[Required action] Nothing but an exact repeat of the data, with pictures removed, belongs in the answer.

[Recorded information]
__________

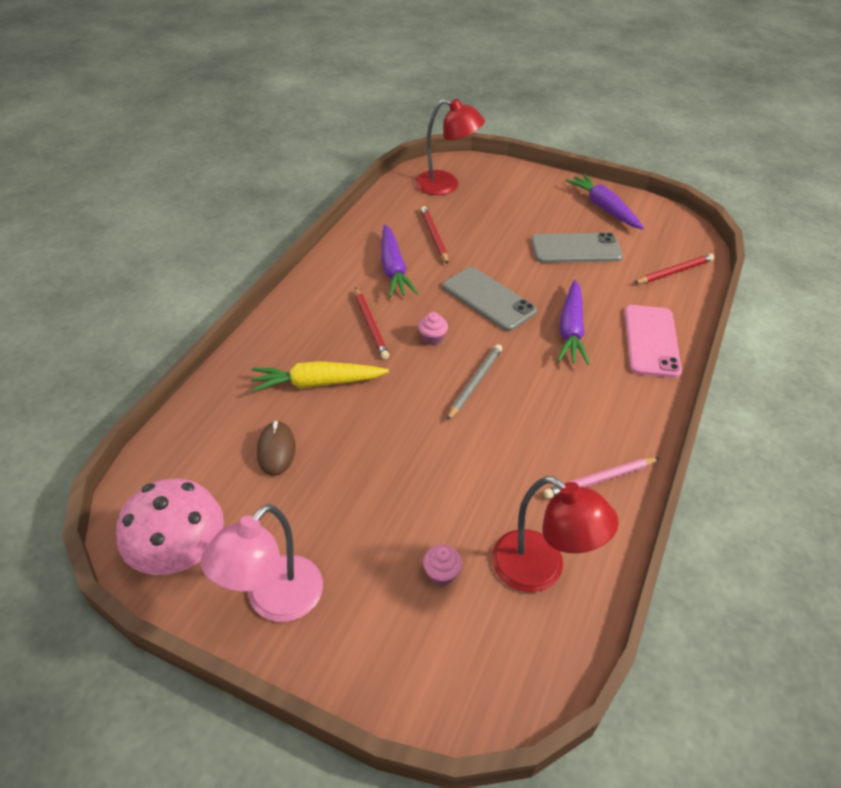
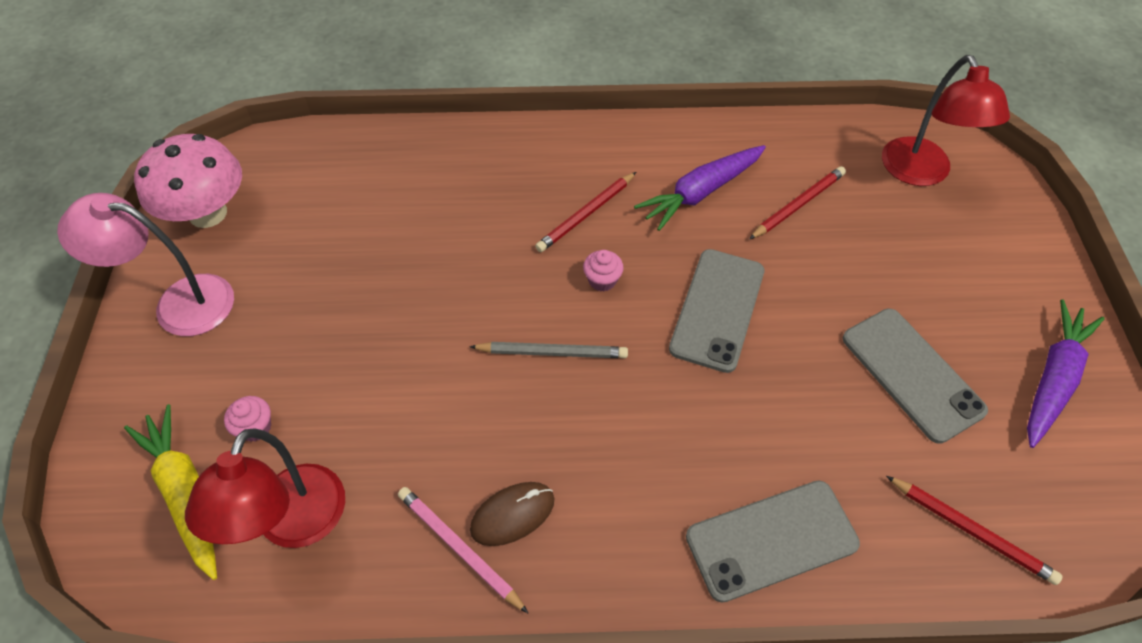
camera: 65 degrees right, 10 degrees up
(276, 450) = (357, 220): brown mouse -> brown mouse (512, 514)
(317, 383) = (466, 210): yellow carrot -> yellow carrot (185, 494)
(571, 330) = (723, 425): purple carrot -> none
(651, 341) = (771, 540): pink phone -> grey phone

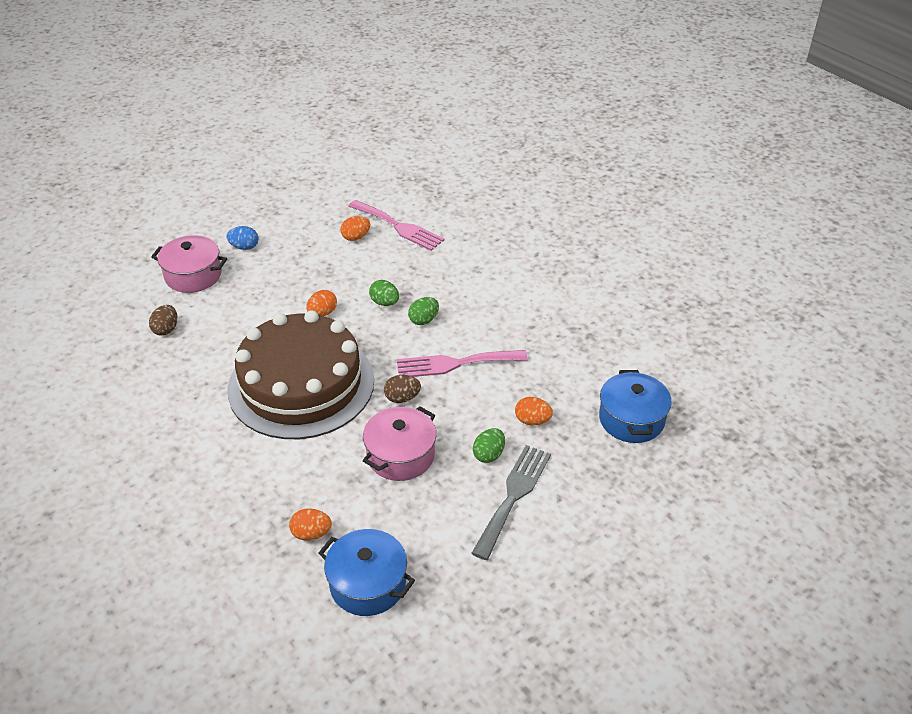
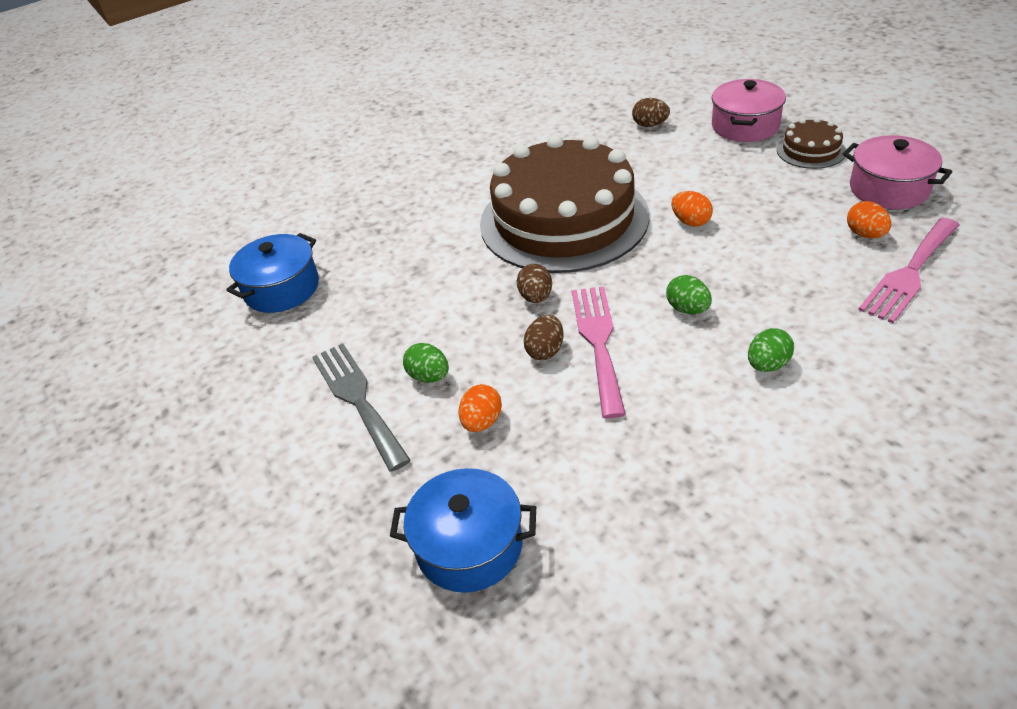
camera: 100 degrees right, 0 degrees up
(244, 247) = (810, 150): blue egg -> brown cake
(311, 533) = (354, 248): orange egg -> none
(384, 303) = (720, 271): green egg -> green egg (767, 365)
(400, 455) = (442, 301): pink pot -> pink pot (889, 189)
(463, 391) = (545, 351): none -> brown egg
(513, 496) = (358, 399): grey fork -> grey fork turned 150 degrees counterclockwise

__________

[Your solution]
camera: 65 degrees right, 10 degrees up
(276, 450) = (357, 220): brown mouse -> brown mouse (512, 514)
(317, 383) = (466, 210): yellow carrot -> yellow carrot (185, 494)
(571, 330) = (723, 425): purple carrot -> none
(651, 341) = (771, 540): pink phone -> grey phone

camera: 100 degrees right, 0 degrees up
(244, 247) = (810, 150): blue egg -> brown cake
(311, 533) = (354, 248): orange egg -> none
(384, 303) = (720, 271): green egg -> green egg (767, 365)
(400, 455) = (442, 301): pink pot -> pink pot (889, 189)
(463, 391) = (545, 351): none -> brown egg
(513, 496) = (358, 399): grey fork -> grey fork turned 150 degrees counterclockwise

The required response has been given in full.